====== Records to process ======
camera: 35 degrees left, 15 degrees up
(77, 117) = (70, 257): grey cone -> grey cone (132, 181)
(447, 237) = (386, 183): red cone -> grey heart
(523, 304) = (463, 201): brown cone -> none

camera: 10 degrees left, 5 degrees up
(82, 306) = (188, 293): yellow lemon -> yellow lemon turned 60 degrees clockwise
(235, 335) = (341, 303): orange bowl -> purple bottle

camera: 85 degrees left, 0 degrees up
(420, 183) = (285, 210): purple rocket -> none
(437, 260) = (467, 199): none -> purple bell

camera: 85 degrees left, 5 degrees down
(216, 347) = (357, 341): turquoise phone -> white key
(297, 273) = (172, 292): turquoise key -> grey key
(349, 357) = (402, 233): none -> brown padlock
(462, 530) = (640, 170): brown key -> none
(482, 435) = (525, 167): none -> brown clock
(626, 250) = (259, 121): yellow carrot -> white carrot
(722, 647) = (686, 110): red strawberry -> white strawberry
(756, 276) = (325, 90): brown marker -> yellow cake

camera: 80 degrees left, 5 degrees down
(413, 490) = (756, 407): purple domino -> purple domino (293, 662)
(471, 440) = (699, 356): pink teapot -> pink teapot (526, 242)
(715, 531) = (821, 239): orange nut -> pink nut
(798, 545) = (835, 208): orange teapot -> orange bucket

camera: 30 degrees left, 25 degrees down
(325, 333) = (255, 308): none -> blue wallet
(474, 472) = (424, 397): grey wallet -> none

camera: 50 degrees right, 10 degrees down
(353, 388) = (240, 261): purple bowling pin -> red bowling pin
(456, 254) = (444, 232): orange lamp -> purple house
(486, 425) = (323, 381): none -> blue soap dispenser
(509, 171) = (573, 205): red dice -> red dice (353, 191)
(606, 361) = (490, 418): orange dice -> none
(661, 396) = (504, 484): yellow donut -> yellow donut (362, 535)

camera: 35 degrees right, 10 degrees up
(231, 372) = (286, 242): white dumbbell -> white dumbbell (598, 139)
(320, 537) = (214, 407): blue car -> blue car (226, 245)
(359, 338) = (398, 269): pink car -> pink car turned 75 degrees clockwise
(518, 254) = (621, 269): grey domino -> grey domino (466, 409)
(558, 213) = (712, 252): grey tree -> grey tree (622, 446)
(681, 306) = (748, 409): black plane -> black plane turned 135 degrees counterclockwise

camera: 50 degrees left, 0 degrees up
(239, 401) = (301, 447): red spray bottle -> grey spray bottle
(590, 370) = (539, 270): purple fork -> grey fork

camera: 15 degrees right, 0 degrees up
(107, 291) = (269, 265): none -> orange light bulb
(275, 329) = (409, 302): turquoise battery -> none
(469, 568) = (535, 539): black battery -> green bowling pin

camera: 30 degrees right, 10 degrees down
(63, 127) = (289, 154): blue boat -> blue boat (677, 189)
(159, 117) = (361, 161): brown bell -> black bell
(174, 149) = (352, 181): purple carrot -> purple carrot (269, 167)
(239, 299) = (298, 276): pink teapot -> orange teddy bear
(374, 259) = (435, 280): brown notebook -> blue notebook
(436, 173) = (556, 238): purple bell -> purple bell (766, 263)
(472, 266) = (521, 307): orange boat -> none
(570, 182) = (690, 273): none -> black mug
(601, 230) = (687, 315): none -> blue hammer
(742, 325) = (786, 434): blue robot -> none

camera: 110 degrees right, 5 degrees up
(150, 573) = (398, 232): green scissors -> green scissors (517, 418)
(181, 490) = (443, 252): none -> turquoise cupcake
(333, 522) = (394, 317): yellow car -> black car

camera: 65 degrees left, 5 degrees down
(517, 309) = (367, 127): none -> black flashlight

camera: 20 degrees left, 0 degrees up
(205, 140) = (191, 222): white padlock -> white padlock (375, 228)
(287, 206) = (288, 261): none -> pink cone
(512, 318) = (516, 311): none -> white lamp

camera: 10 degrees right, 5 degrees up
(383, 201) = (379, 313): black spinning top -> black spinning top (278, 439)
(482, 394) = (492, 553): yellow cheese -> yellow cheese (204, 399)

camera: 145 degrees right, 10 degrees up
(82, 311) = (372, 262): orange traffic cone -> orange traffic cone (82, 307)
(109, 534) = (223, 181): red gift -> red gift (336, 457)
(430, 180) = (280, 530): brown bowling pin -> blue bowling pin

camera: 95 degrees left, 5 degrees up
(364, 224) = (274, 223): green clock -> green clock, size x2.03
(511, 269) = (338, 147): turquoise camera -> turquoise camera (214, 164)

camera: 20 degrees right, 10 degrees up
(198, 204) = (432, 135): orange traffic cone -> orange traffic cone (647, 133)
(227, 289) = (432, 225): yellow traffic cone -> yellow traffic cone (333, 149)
======
## Work instruction
The answer is one number: how many lines of the material above contain "boat".

## Task answer
2